### THE DATA
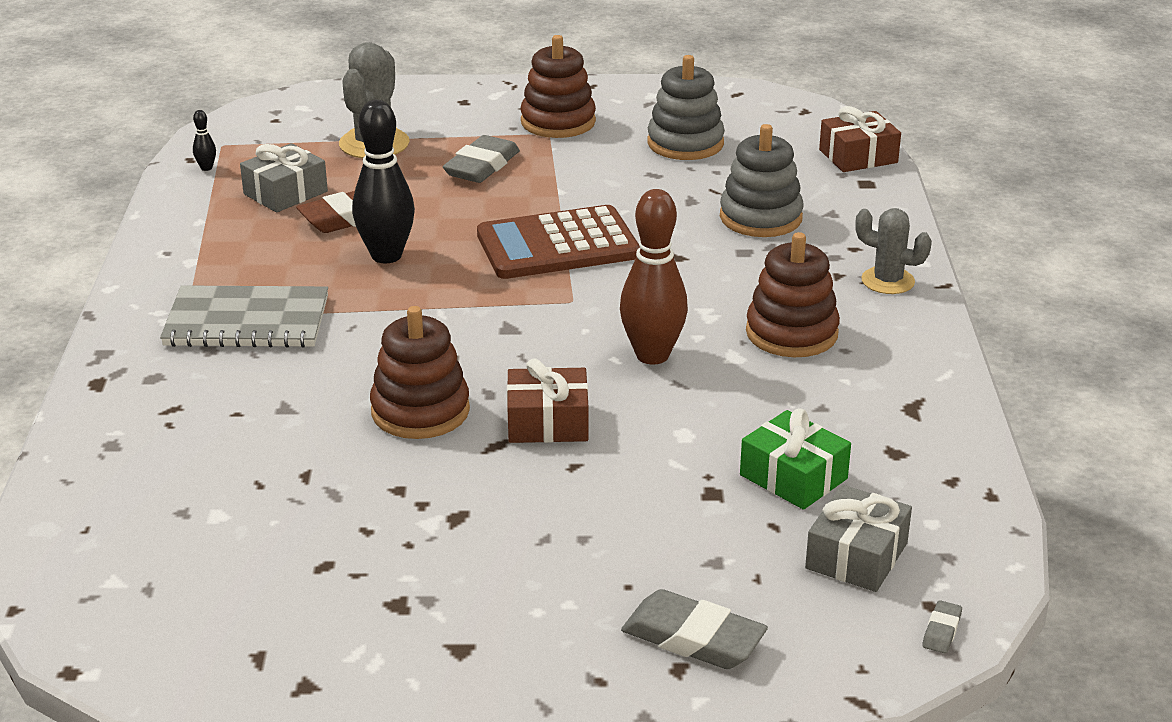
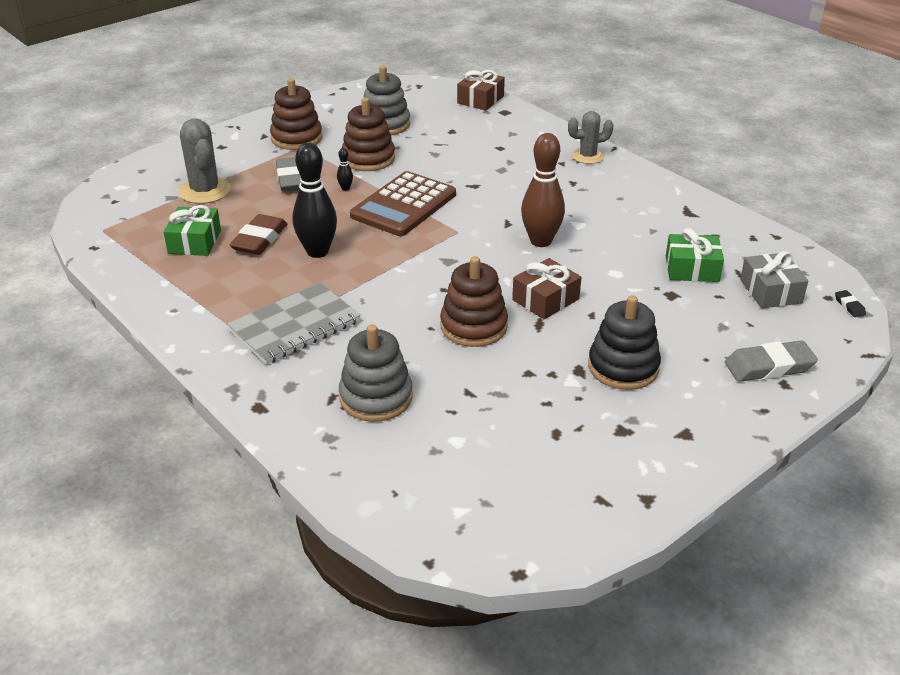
camera: 40 degrees left, 5 degrees up
(206, 168) = (115, 248): black bowling pin -> black bowling pin (345, 188)
(285, 193) = (194, 242): grey gift -> green gift
(512, 540) = (623, 367): none -> black stacking toy
(760, 218) = (483, 149): grey stacking toy -> grey stacking toy (376, 397)
(791, 333) = (585, 200): brown stacking toy -> brown stacking toy (368, 158)
(941, 631) = (849, 306): grey eraser -> black eraser

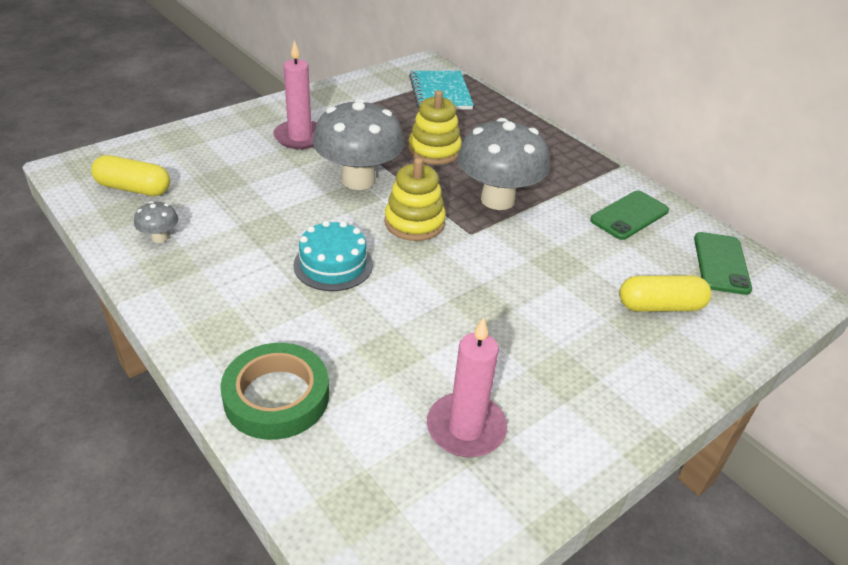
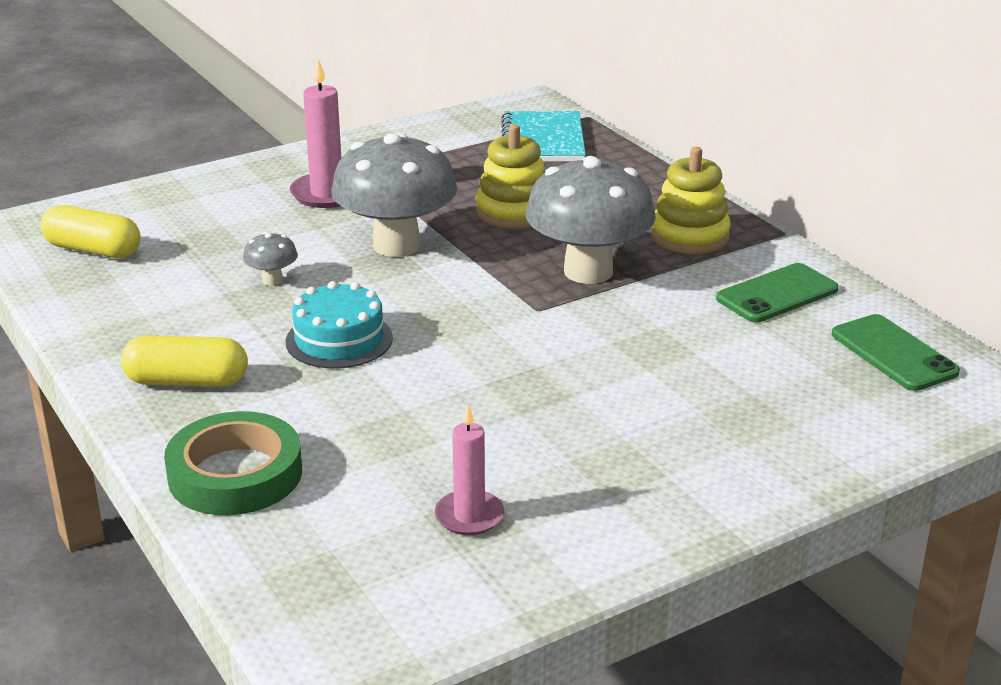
camera: 10 degrees right, 10 degrees down
(160, 237) = (118, 304): grey mushroom -> grey mushroom (272, 280)
(414, 223) = (462, 296): yellow stacking toy -> yellow stacking toy (689, 236)
(466, 428) = (469, 516): pink candle -> pink candle, size x0.67
(660, 306) = (782, 399): yellow capsule -> yellow capsule (187, 381)
(721, 263) = (893, 353): green phone -> green phone turned 45 degrees counterclockwise

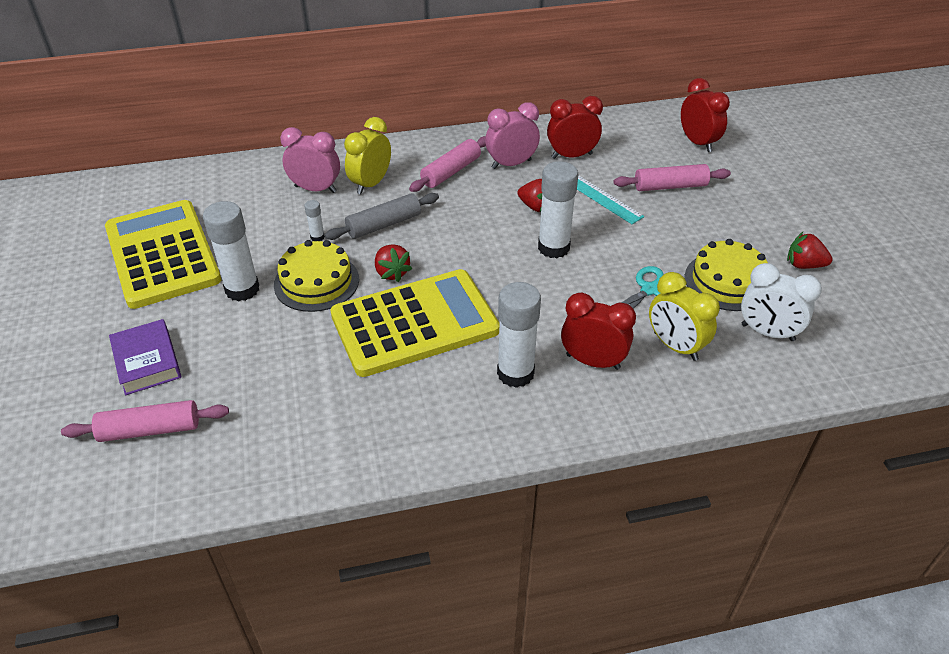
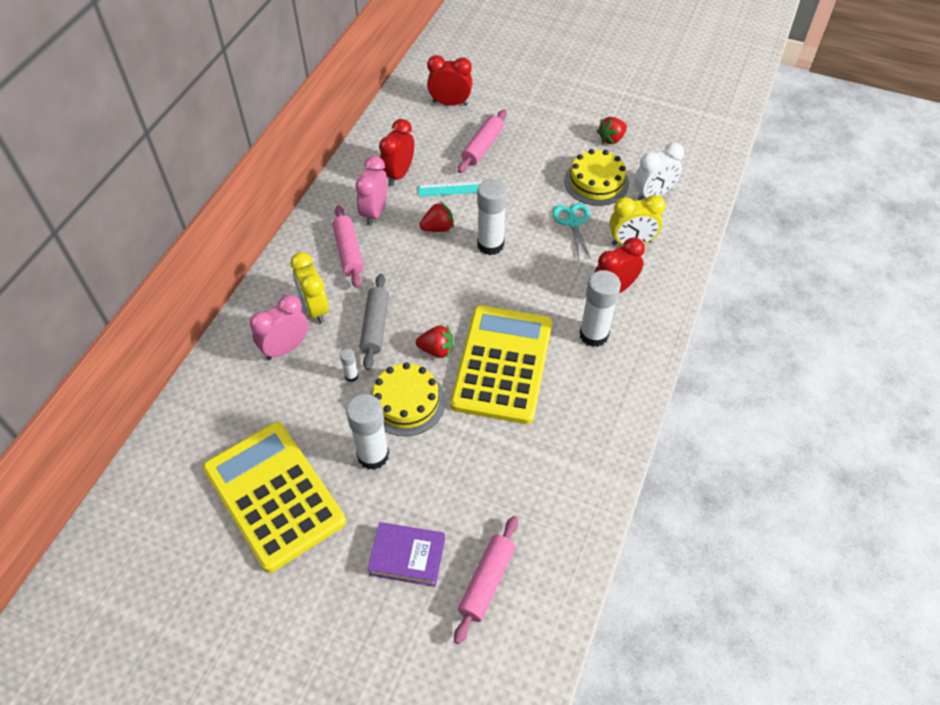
camera: 55 degrees left, 10 degrees up
(162, 254) = (274, 495): yellow calculator -> yellow calculator turned 45 degrees clockwise

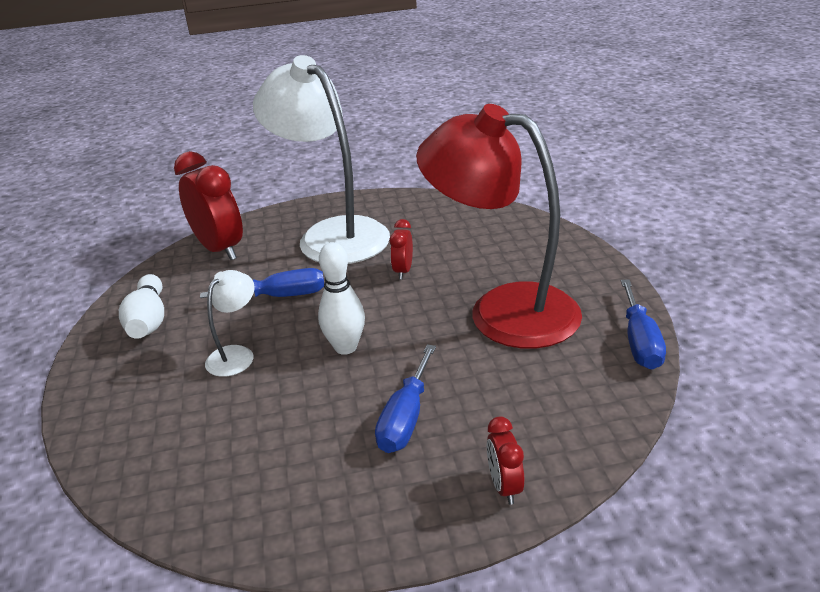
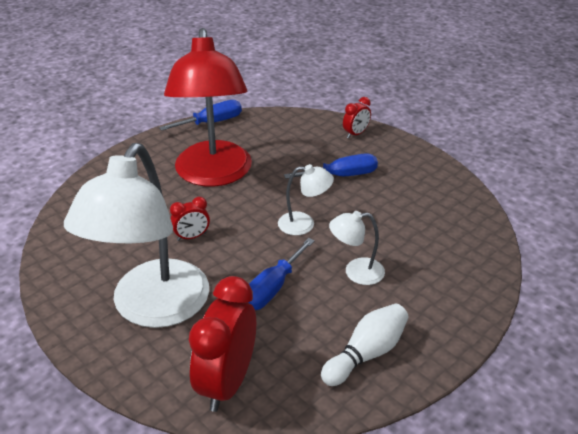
camera: 125 degrees left, 5 degrees up
(281, 296) = (272, 288): blue screwdriver -> blue screwdriver turned 105 degrees counterclockwise
(345, 347) = (304, 224): white bowling pin -> white lamp

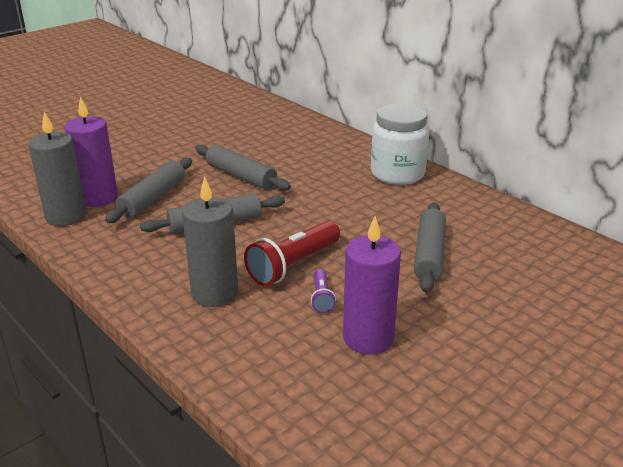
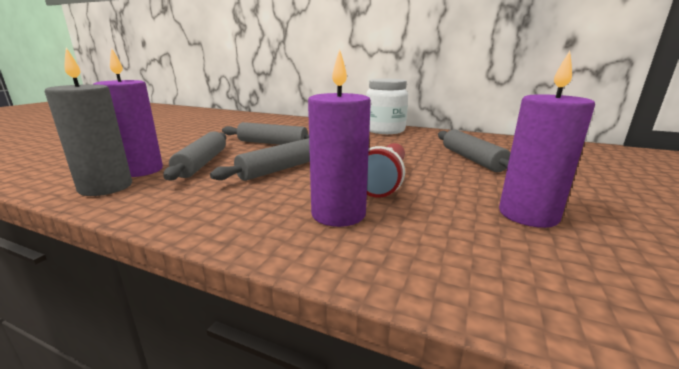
camera: 25 degrees left, 10 degrees down
(214, 293) = (338, 214): grey candle -> purple candle
(322, 298) = (442, 196): purple flashlight -> none

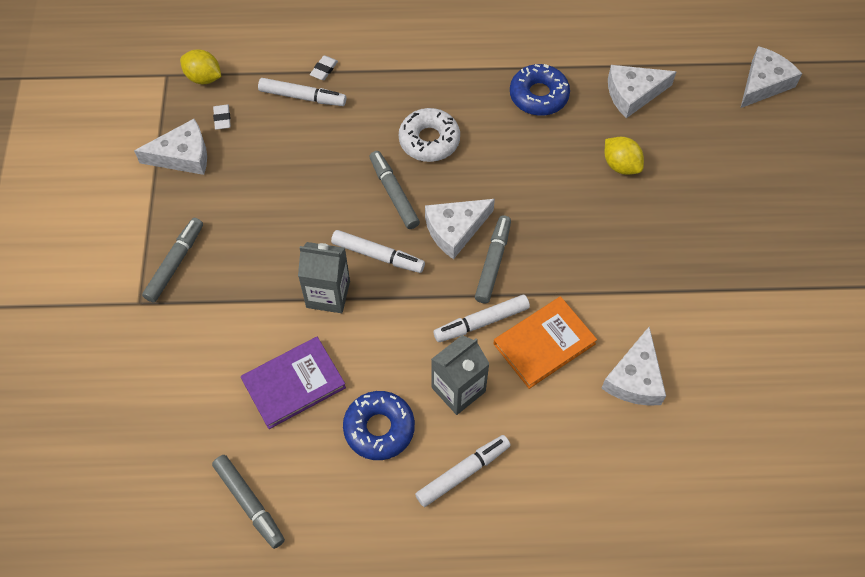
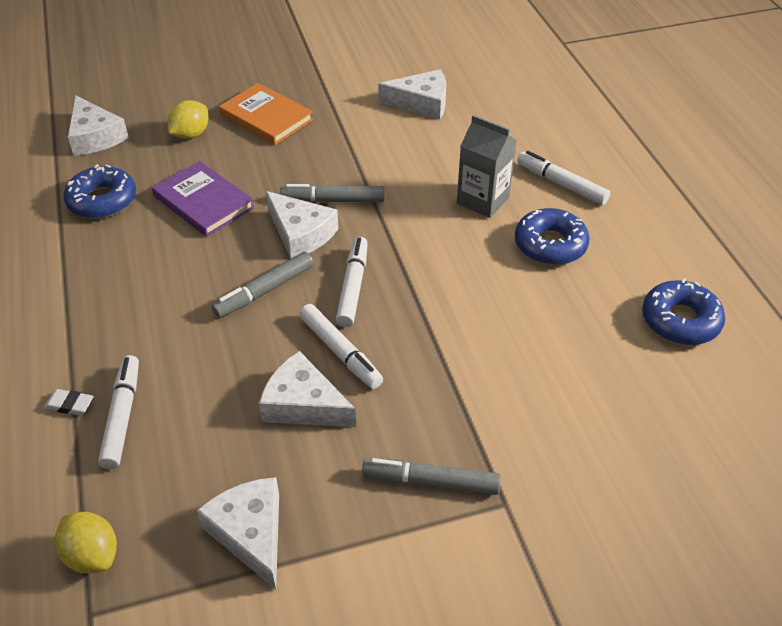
camera: 105 degrees left, 15 degrees down
(204, 78) = (92, 555): yellow lemon -> yellow lemon turned 60 degrees counterclockwise
(222, 118) = (173, 503): white eraser -> none
(249, 503) = (680, 320): grey marker -> blue donut
(294, 384) = (537, 319): purple book -> purple book (203, 202)
(328, 294) = (418, 317): grey carton -> none
(429, 140) = (180, 276): white donut -> none
(481, 322) = (404, 197): white marker -> white marker (340, 352)
(544, 344) = (410, 156): orange book -> orange book (266, 117)
(763, 83) = (75, 62): white cheese -> white cheese (303, 404)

### PROBLEM
What the response needs is every entry, repeated exactly, and none of the pictures.

### REPLY TO THE EXERCISE
camera: 40 degrees left, 5 degrees up
(206, 168) = (115, 248): black bowling pin -> black bowling pin (345, 188)
(285, 193) = (194, 242): grey gift -> green gift
(512, 540) = (623, 367): none -> black stacking toy
(760, 218) = (483, 149): grey stacking toy -> grey stacking toy (376, 397)
(791, 333) = (585, 200): brown stacking toy -> brown stacking toy (368, 158)
(941, 631) = (849, 306): grey eraser -> black eraser

camera: 10 degrees right, 10 degrees down
(160, 237) = (118, 304): grey mushroom -> grey mushroom (272, 280)
(414, 223) = (462, 296): yellow stacking toy -> yellow stacking toy (689, 236)
(466, 428) = (469, 516): pink candle -> pink candle, size x0.67
(660, 306) = (782, 399): yellow capsule -> yellow capsule (187, 381)
(721, 263) = (893, 353): green phone -> green phone turned 45 degrees counterclockwise

camera: 55 degrees left, 10 degrees up
(162, 254) = (274, 495): yellow calculator -> yellow calculator turned 45 degrees clockwise

camera: 125 degrees left, 5 degrees up
(281, 296) = (272, 288): blue screwdriver -> blue screwdriver turned 105 degrees counterclockwise
(345, 347) = (304, 224): white bowling pin -> white lamp

camera: 25 degrees left, 10 degrees down
(214, 293) = (338, 214): grey candle -> purple candle
(322, 298) = (442, 196): purple flashlight -> none

camera: 105 degrees left, 15 degrees down
(204, 78) = (92, 555): yellow lemon -> yellow lemon turned 60 degrees counterclockwise
(222, 118) = (173, 503): white eraser -> none
(249, 503) = (680, 320): grey marker -> blue donut
(294, 384) = (537, 319): purple book -> purple book (203, 202)
(328, 294) = (418, 317): grey carton -> none
(429, 140) = (180, 276): white donut -> none
(481, 322) = (404, 197): white marker -> white marker (340, 352)
(544, 344) = (410, 156): orange book -> orange book (266, 117)
(763, 83) = (75, 62): white cheese -> white cheese (303, 404)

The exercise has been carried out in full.